▸ Task goal: Only a slice of the listing below is wanted. Retype the lines from the one containing "yellow cupcake: 5 -> 6" through the one containing "black screwdriver: 1 -> 2", exactly, both ends included.

*** Data in this exercise Section Begins ***

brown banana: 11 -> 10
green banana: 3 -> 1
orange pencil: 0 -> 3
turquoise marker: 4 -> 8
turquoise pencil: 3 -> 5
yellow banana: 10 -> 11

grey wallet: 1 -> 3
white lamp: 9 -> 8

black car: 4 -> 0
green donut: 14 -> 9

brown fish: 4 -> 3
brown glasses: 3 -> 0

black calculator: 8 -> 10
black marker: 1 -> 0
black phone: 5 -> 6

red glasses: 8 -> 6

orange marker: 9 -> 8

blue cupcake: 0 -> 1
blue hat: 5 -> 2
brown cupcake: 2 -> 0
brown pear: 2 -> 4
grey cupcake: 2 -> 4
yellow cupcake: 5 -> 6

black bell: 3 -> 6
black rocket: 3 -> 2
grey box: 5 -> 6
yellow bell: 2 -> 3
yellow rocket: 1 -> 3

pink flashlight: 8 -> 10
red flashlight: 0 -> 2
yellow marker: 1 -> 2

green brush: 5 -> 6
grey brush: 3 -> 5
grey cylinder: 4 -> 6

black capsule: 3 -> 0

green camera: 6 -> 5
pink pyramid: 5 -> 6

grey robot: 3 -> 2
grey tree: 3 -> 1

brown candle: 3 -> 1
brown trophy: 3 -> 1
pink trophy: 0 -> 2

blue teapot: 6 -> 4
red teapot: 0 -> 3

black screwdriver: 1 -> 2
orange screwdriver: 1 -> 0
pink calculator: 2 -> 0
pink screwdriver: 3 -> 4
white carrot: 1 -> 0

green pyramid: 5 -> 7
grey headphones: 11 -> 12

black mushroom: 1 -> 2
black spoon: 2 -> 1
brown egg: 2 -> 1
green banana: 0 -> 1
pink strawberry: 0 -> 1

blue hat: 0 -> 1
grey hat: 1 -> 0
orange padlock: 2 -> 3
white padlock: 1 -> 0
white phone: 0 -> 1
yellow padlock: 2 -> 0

*** Data in this exercise Section Ends ***

▸ Task output:
yellow cupcake: 5 -> 6

black bell: 3 -> 6
black rocket: 3 -> 2
grey box: 5 -> 6
yellow bell: 2 -> 3
yellow rocket: 1 -> 3

pink flashlight: 8 -> 10
red flashlight: 0 -> 2
yellow marker: 1 -> 2

green brush: 5 -> 6
grey brush: 3 -> 5
grey cylinder: 4 -> 6

black capsule: 3 -> 0

green camera: 6 -> 5
pink pyramid: 5 -> 6

grey robot: 3 -> 2
grey tree: 3 -> 1

brown candle: 3 -> 1
brown trophy: 3 -> 1
pink trophy: 0 -> 2

blue teapot: 6 -> 4
red teapot: 0 -> 3

black screwdriver: 1 -> 2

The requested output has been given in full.